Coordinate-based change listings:
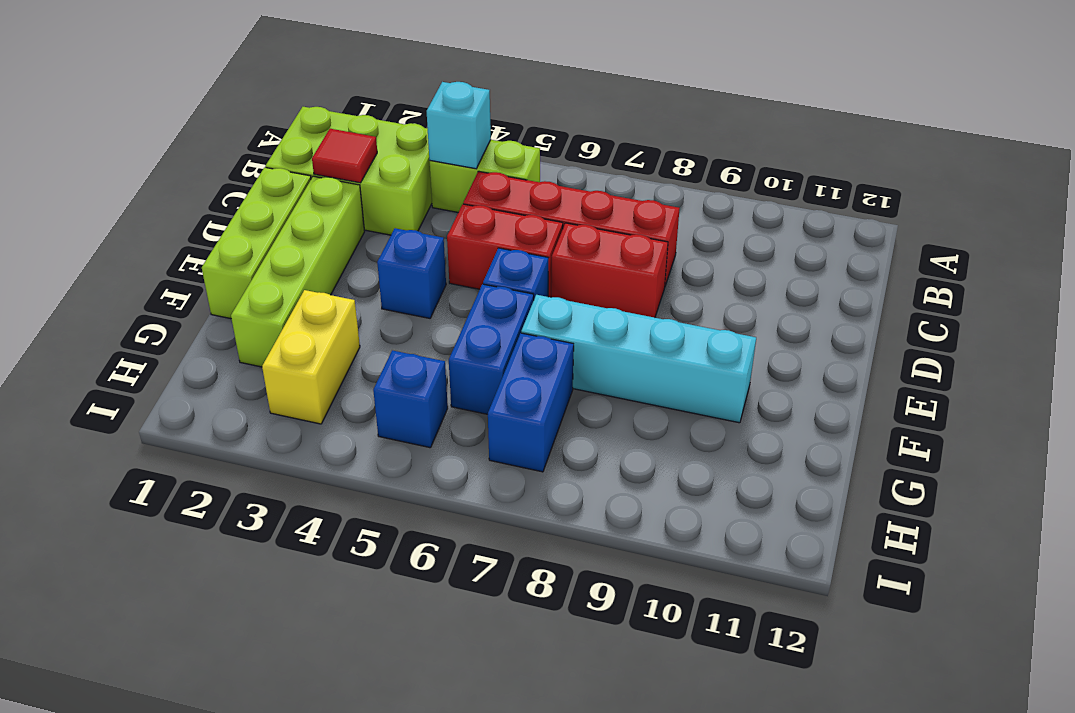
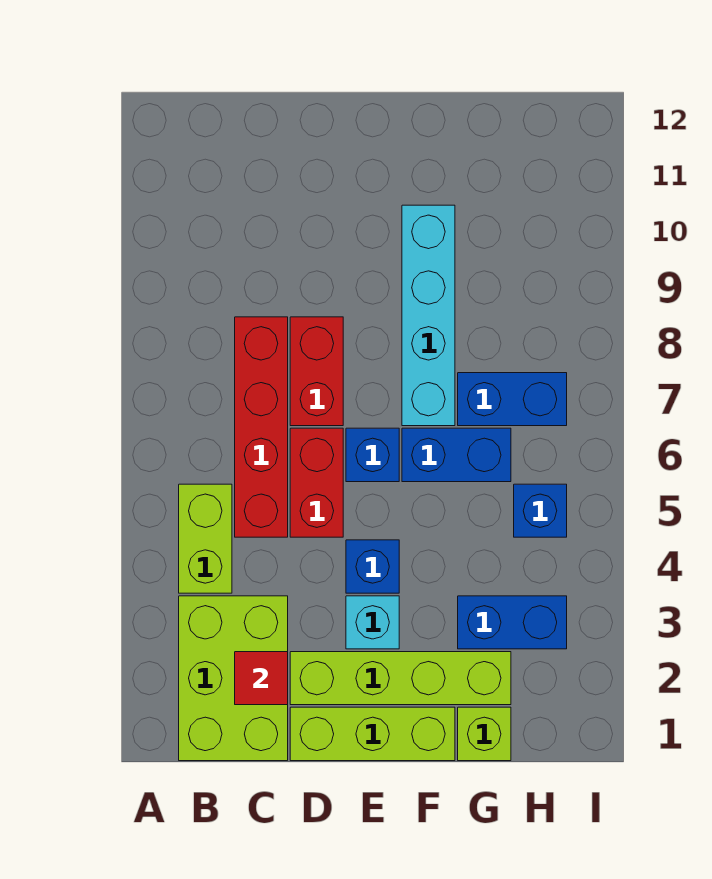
cyan brick B4 level 2 -> cyan brick E3 level 1
none -> lime brick G1 level 1
yellow brick G3:H3 level 1 -> blue brick G3:H3 level 1

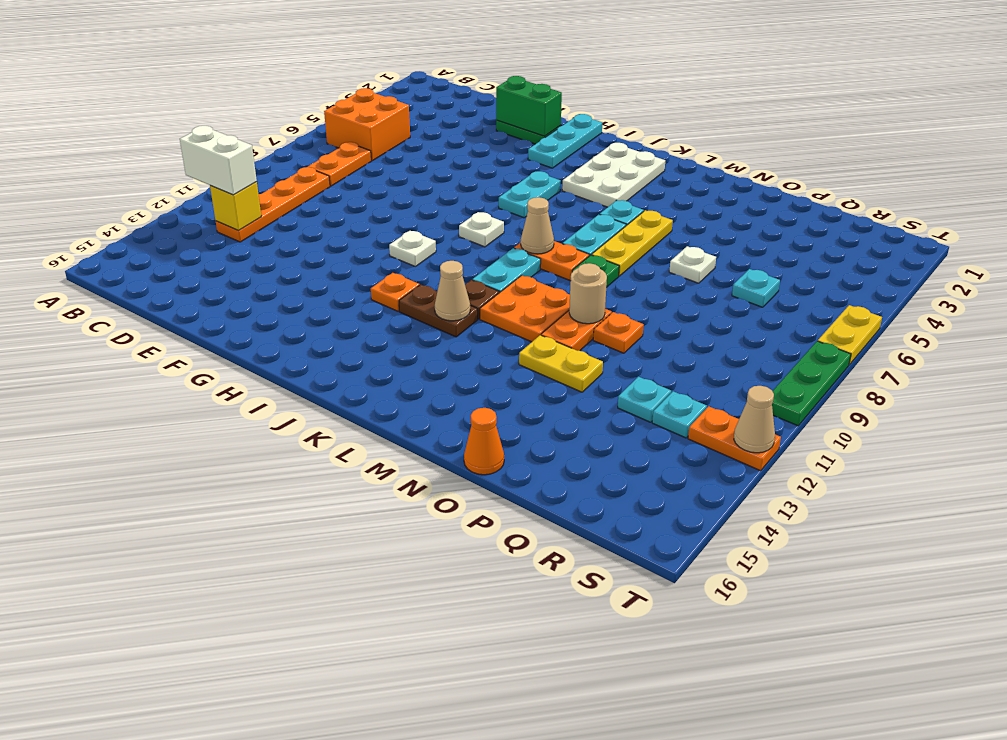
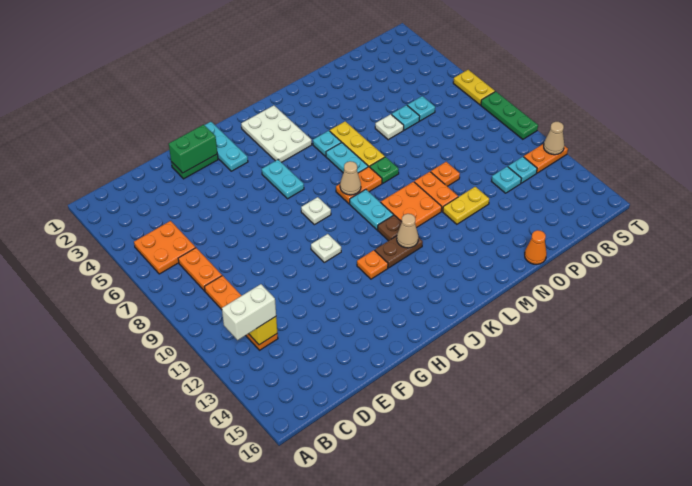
orange brick B5:C6 level 1 -> orange plate B5:C6 level 1
tan round brick N10 level 2 -> none
none -> cyan plate P6 level 1

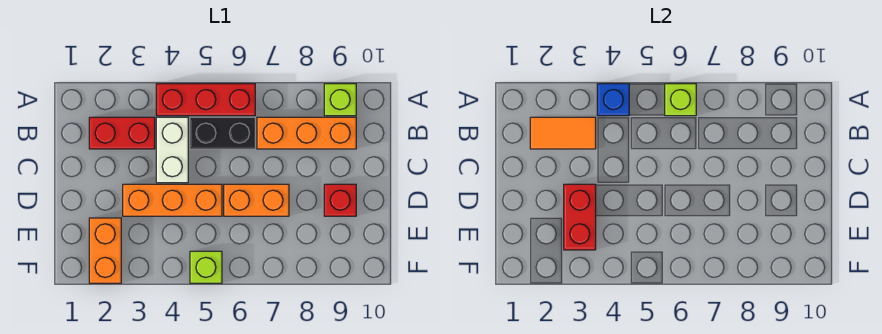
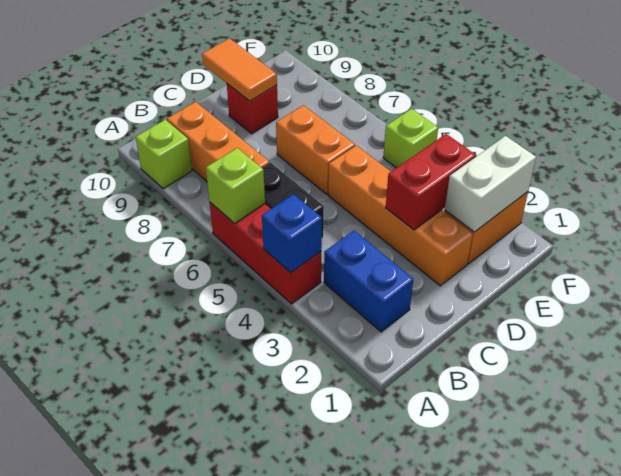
red brick B2:B3 level 1 -> blue brick B2:B3 level 1
orange tile B2:B3 level 2 -> orange tile D9:D10 level 2
white brick B4:C4 level 1 -> white brick E2:F2 level 2
orange brick D3:D5 level 1 -> orange brick D2:D5 level 1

Activity >>
Please repeat all of the data exactly as it stands, leaving the pictures out.

Your response >>
cyan brick B4 level 2 -> cyan brick E3 level 1
none -> lime brick G1 level 1
yellow brick G3:H3 level 1 -> blue brick G3:H3 level 1

orange brick B5:C6 level 1 -> orange plate B5:C6 level 1
tan round brick N10 level 2 -> none
none -> cyan plate P6 level 1

red brick B2:B3 level 1 -> blue brick B2:B3 level 1
orange tile B2:B3 level 2 -> orange tile D9:D10 level 2
white brick B4:C4 level 1 -> white brick E2:F2 level 2
orange brick D3:D5 level 1 -> orange brick D2:D5 level 1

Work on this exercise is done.